_Building localization records_
== Segment start ==
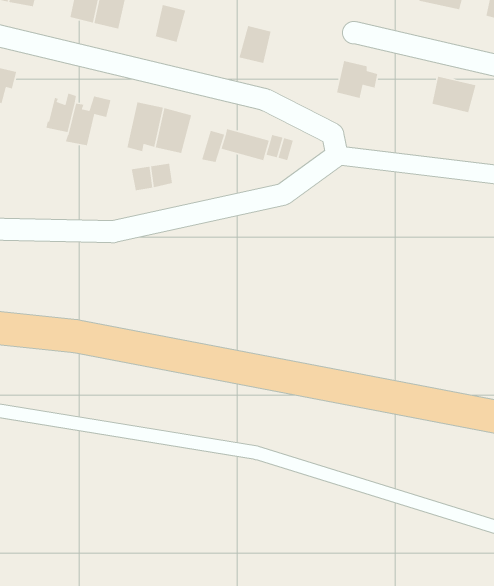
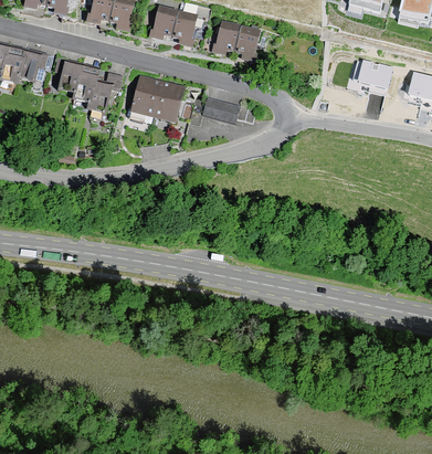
building: none -> [170,11,194,40]
building: [336,60,378,99] -> [234,27,265,55]
building: none -> [54,57,82,93]

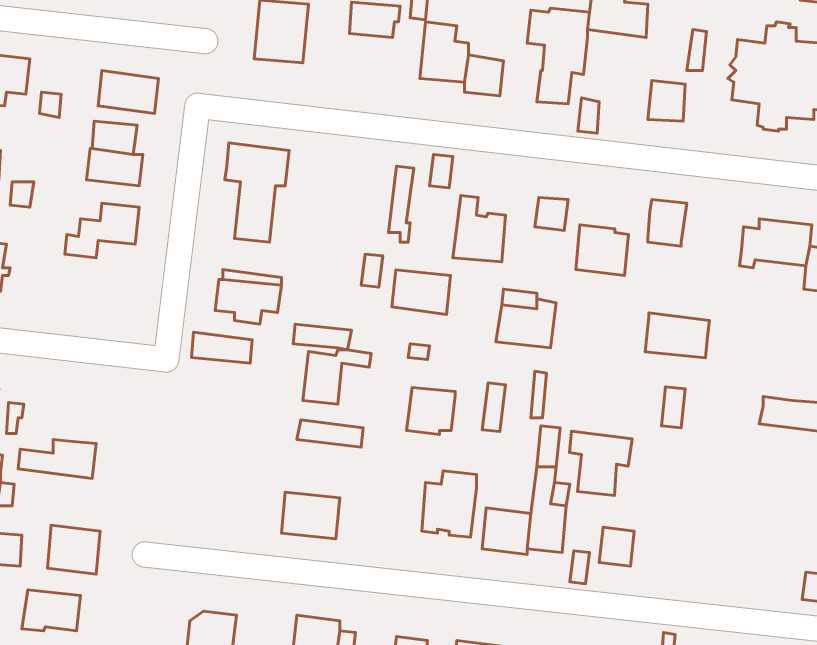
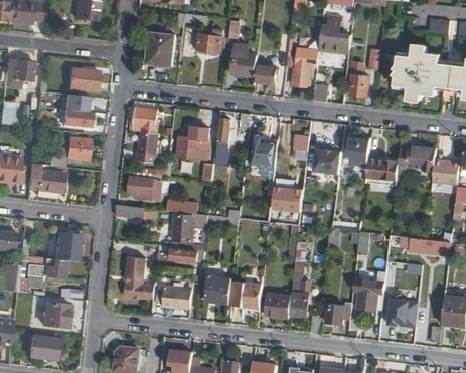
building: none -> [27,161,63,192]
building: [392,270,450,315] -> [178,136,208,159]
building: [645,313,709,358] -> [366,157,400,180]
building: none -> [54,231,80,261]
building: [406,388,455,434] -> [206,276,231,301]
building: [570,431,632,495] -> [354,275,386,309]
building: none -> [124,256,154,299]
building: none -> [397,298,422,325]

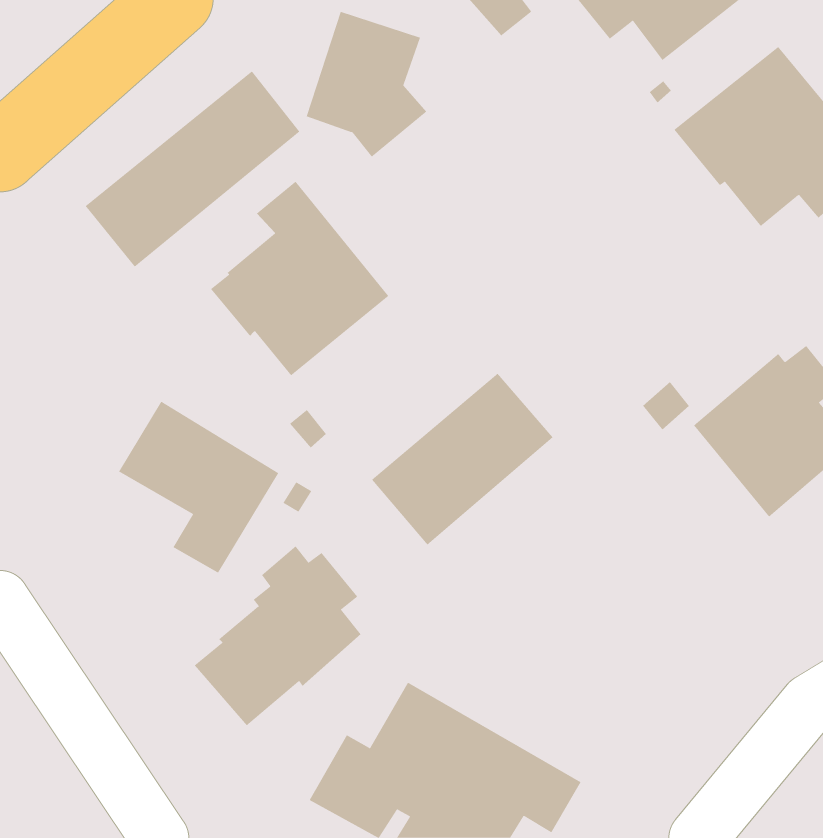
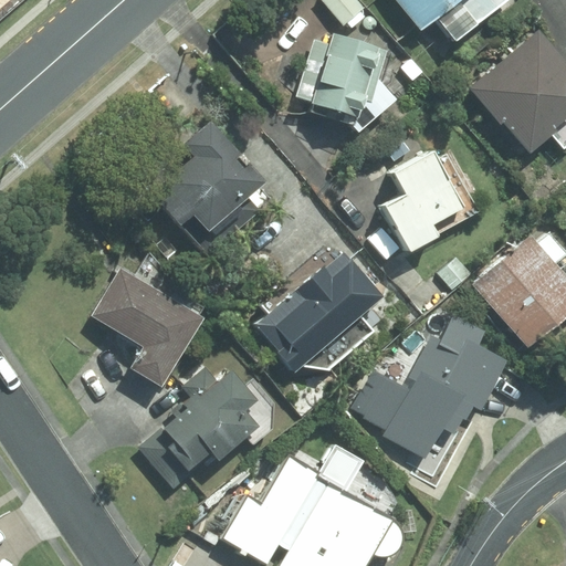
building: [306,11,427,157] -> [315,33,397,132]
building: [85,70,300,267] -> none
building: none -> [384,153,462,252]
building: none -> [354,314,504,458]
== Segment end ==
_Action item_
Leaving images out, please output every line of the data exactly.

_Your response_
building: none -> [170,11,194,40]
building: [336,60,378,99] -> [234,27,265,55]
building: none -> [54,57,82,93]

building: none -> [27,161,63,192]
building: [392,270,450,315] -> [178,136,208,159]
building: [645,313,709,358] -> [366,157,400,180]
building: none -> [54,231,80,261]
building: [406,388,455,434] -> [206,276,231,301]
building: [570,431,632,495] -> [354,275,386,309]
building: none -> [124,256,154,299]
building: none -> [397,298,422,325]

building: [306,11,427,157] -> [315,33,397,132]
building: [85,70,300,267] -> none
building: none -> [384,153,462,252]
building: none -> [354,314,504,458]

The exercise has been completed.